Source records -
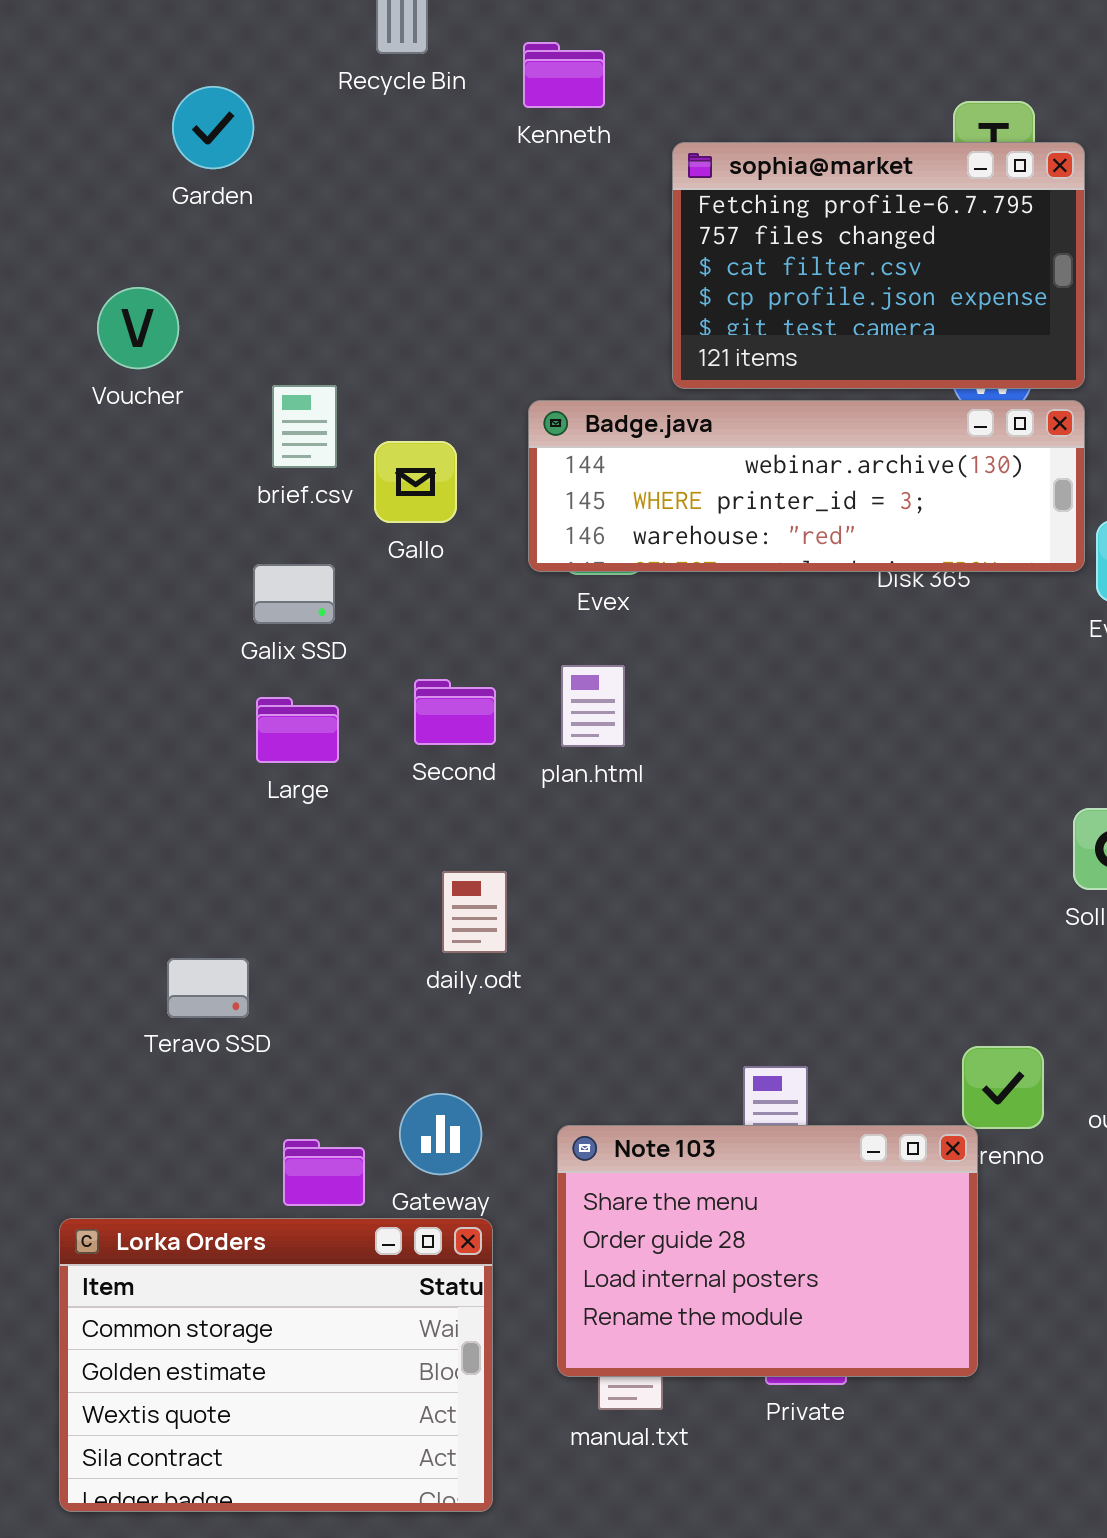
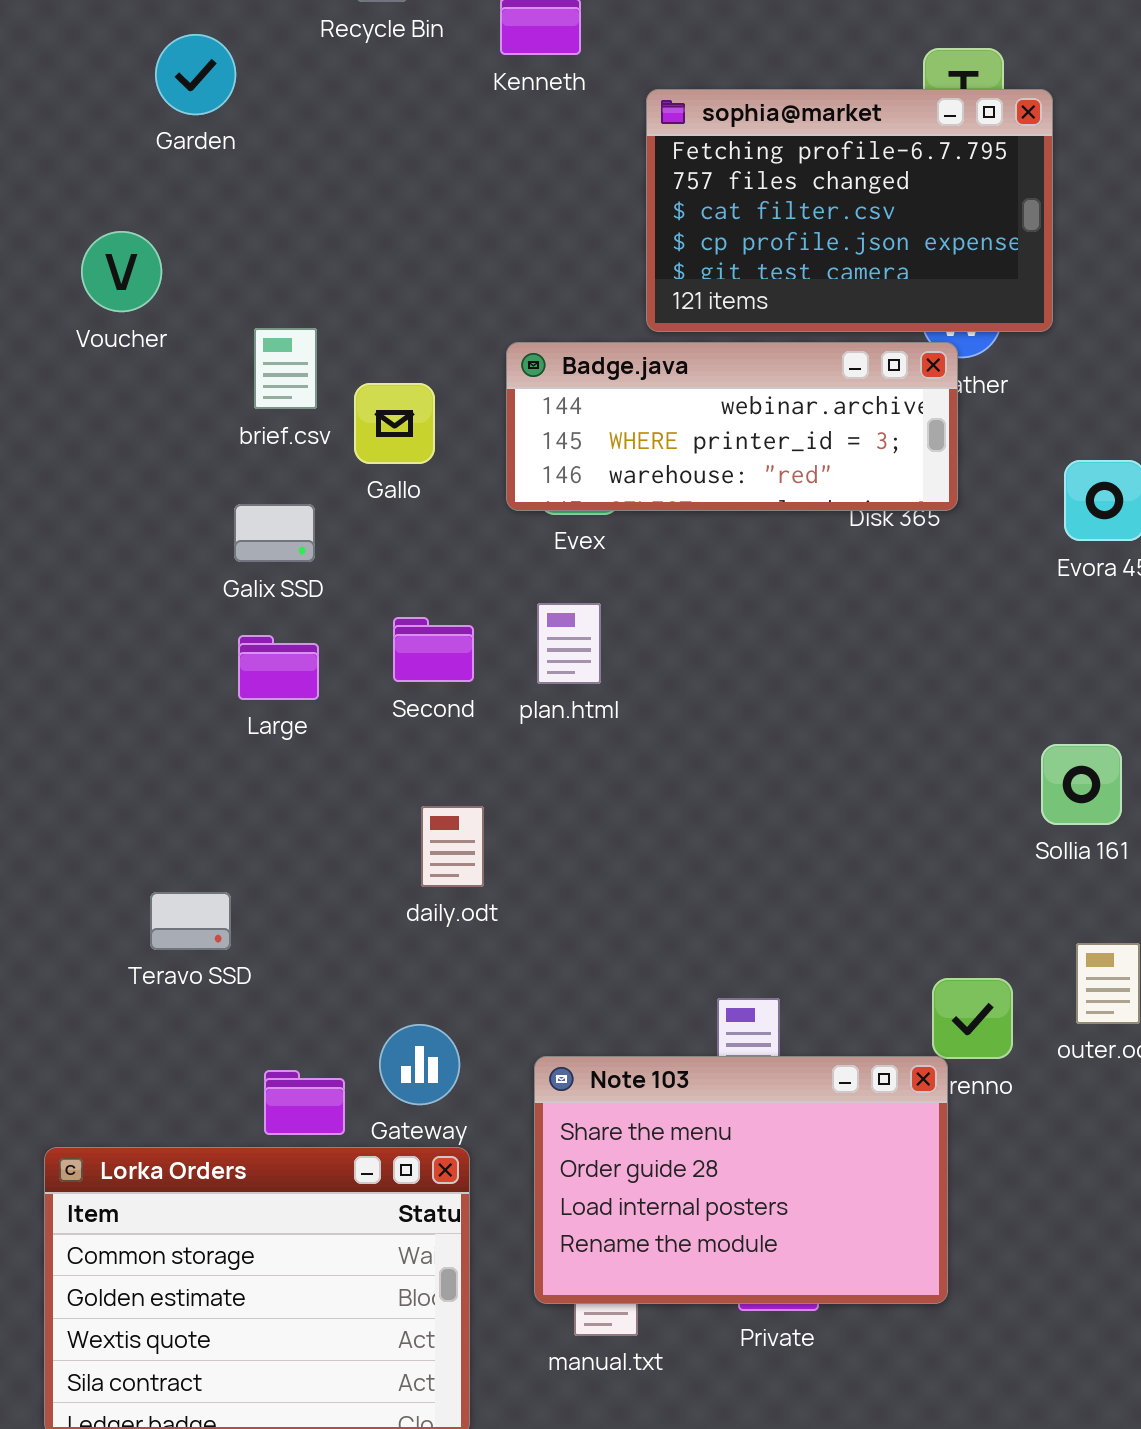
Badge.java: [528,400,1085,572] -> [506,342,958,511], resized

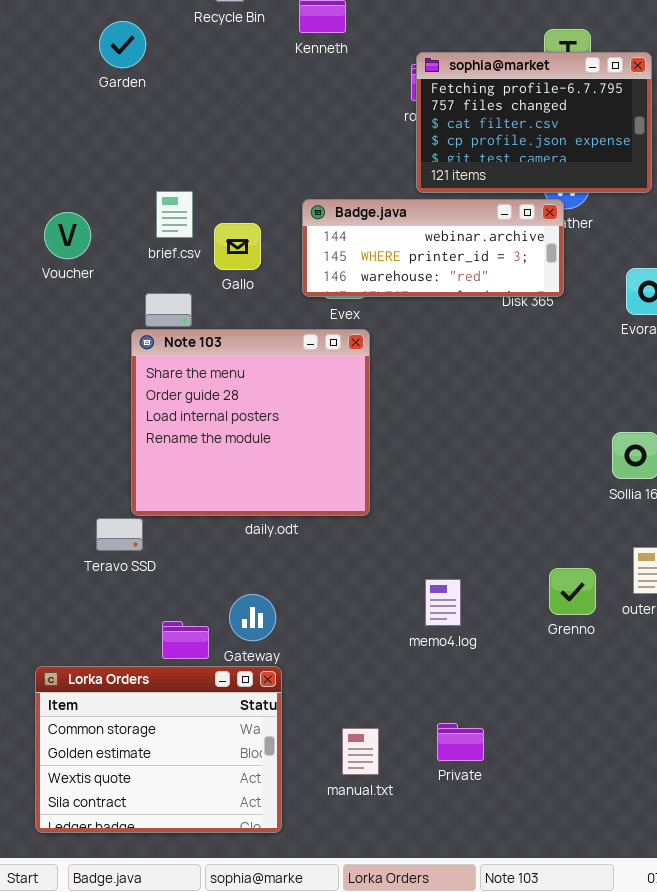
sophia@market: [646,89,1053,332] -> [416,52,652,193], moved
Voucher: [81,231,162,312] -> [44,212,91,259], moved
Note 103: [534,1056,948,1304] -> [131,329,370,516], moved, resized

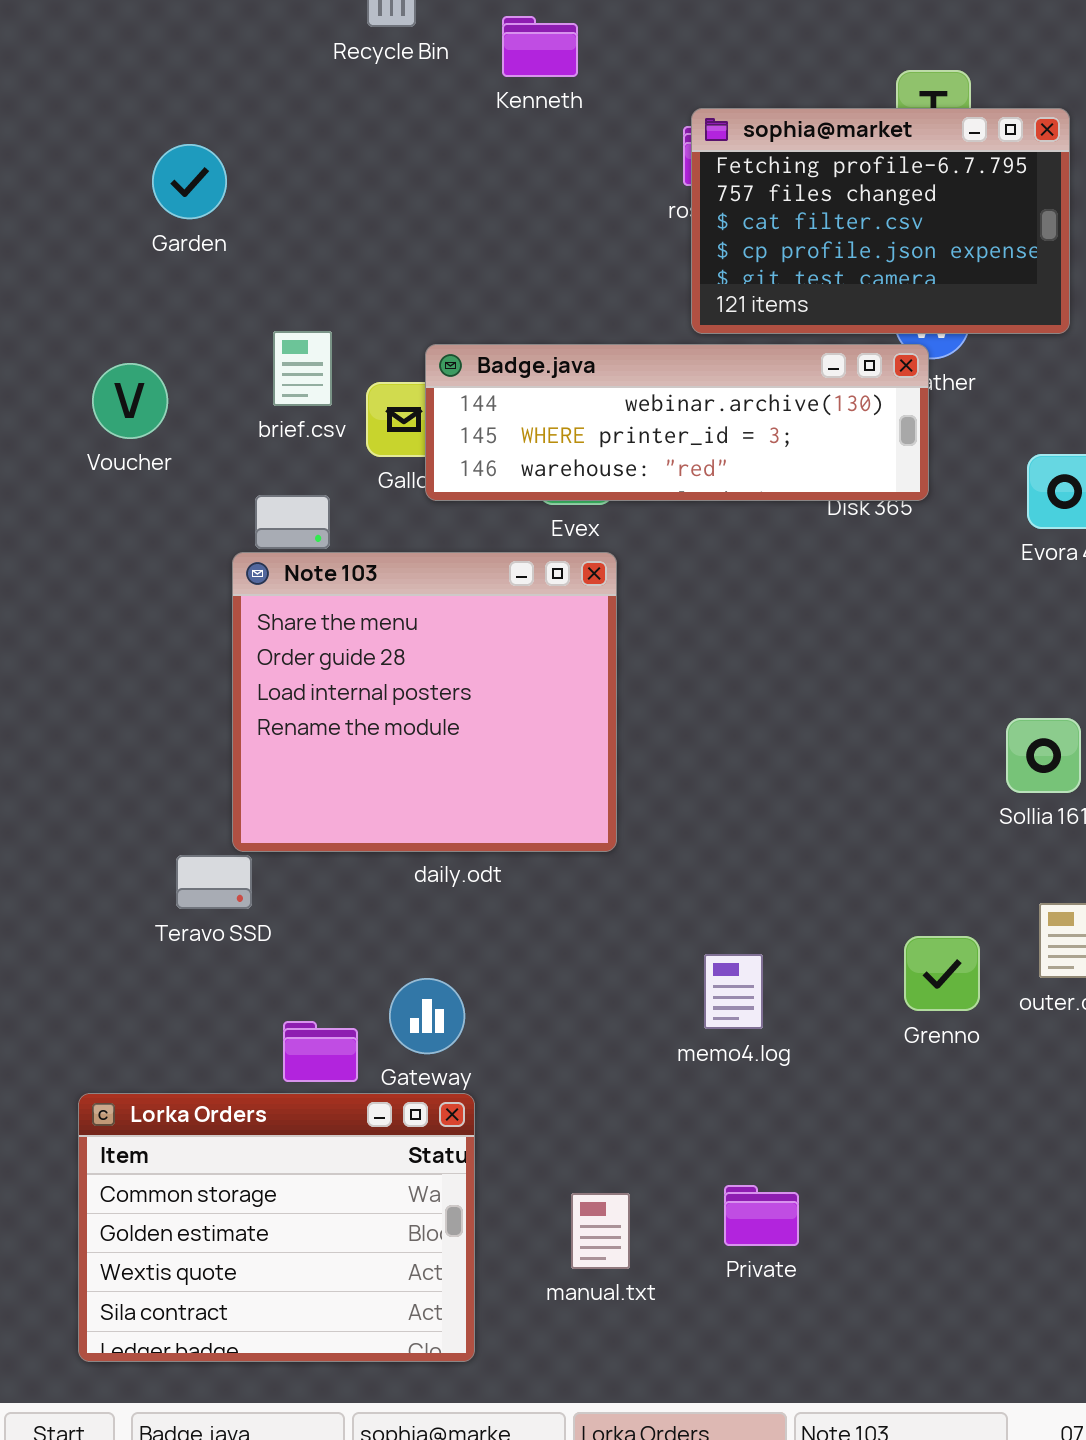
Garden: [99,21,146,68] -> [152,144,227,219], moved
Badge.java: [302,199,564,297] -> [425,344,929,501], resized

Your goal - The expected answer is an unaltered copy of the listing, images removed.

Solution for this exercise -
Badge.java: [528,400,1085,572] -> [506,342,958,511], resized

sophia@market: [646,89,1053,332] -> [416,52,652,193], moved
Voucher: [81,231,162,312] -> [44,212,91,259], moved
Note 103: [534,1056,948,1304] -> [131,329,370,516], moved, resized

Garden: [99,21,146,68] -> [152,144,227,219], moved
Badge.java: [302,199,564,297] -> [425,344,929,501], resized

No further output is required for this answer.